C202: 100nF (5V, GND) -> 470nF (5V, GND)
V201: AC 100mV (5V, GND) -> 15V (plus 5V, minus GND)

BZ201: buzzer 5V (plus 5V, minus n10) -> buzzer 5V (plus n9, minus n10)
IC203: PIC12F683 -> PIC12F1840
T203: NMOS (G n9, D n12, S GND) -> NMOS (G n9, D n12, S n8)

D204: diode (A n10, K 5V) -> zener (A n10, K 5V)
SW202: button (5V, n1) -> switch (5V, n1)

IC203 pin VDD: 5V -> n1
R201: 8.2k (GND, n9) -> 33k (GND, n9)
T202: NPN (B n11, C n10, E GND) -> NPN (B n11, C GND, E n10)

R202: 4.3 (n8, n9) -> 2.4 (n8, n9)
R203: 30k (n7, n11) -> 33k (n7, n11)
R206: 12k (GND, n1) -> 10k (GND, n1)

...

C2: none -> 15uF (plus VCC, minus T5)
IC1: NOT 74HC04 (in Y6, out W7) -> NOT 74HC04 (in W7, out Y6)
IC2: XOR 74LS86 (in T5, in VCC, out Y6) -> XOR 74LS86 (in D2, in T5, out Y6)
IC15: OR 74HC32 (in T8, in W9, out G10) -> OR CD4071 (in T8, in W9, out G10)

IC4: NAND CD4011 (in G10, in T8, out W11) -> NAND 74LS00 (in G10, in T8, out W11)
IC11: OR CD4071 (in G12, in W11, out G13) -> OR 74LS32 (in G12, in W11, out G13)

...

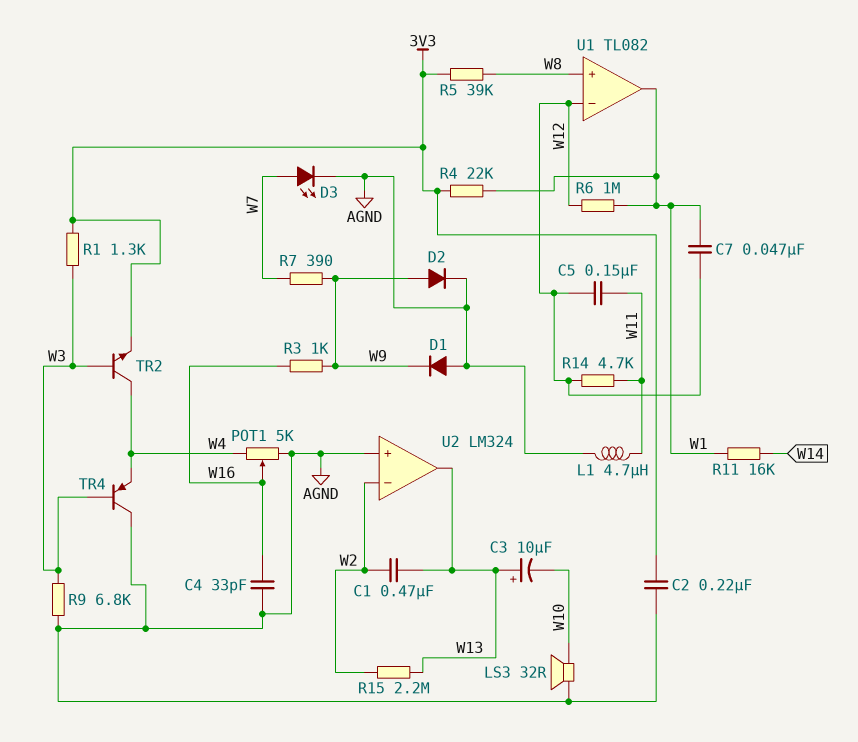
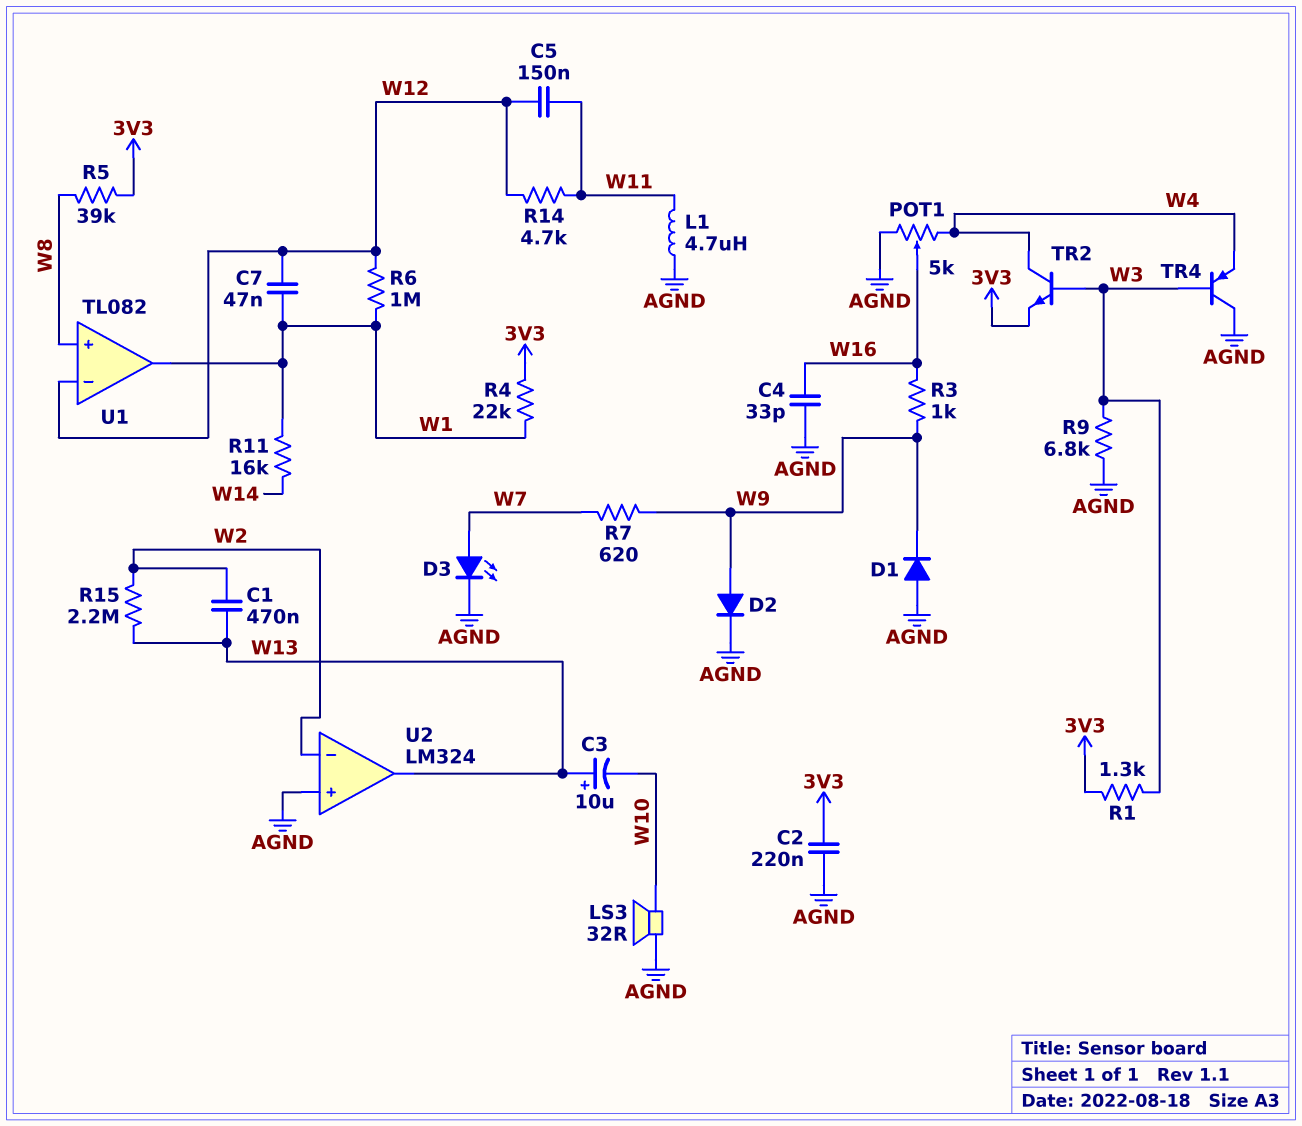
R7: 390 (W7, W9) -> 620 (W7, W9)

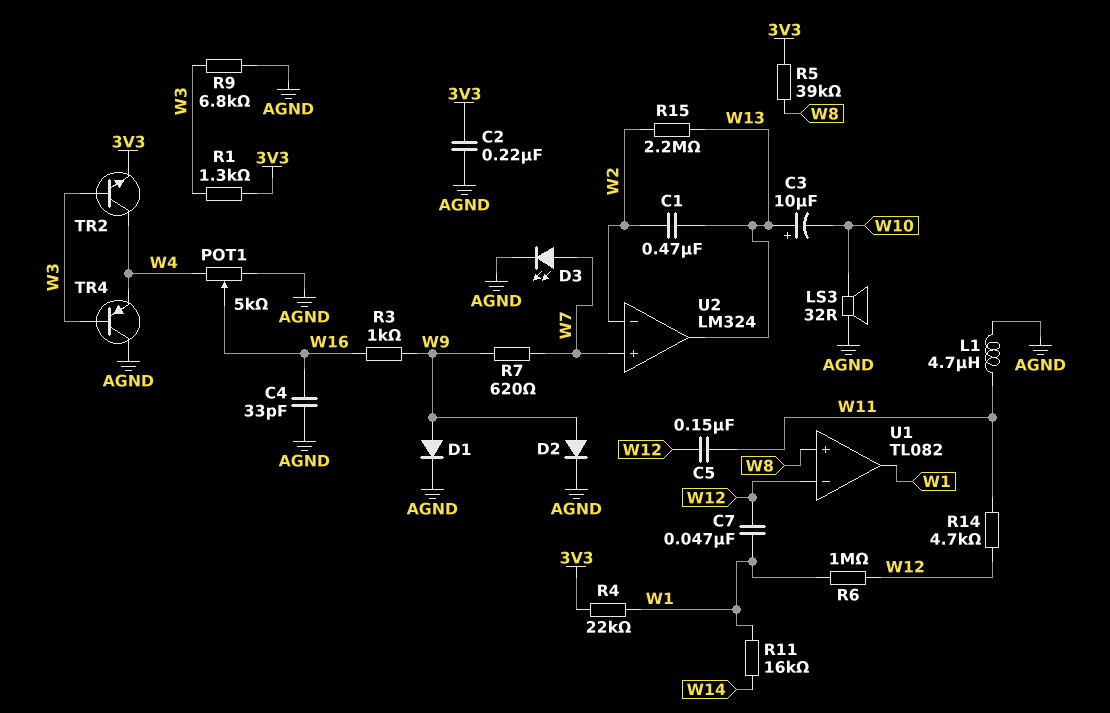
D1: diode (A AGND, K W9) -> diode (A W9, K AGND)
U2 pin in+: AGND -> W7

● Task brief
Go to the line with "T202: NPN (B" in the entries above and repeat every line from there through the line with "R206: 12k (GND, n1) -> 10k (GND, n1)", exactly and with no other text.

● Expected output
T202: NPN (B n11, C n10, E GND) -> NPN (B n11, C GND, E n10)

R202: 4.3 (n8, n9) -> 2.4 (n8, n9)
R203: 30k (n7, n11) -> 33k (n7, n11)
R206: 12k (GND, n1) -> 10k (GND, n1)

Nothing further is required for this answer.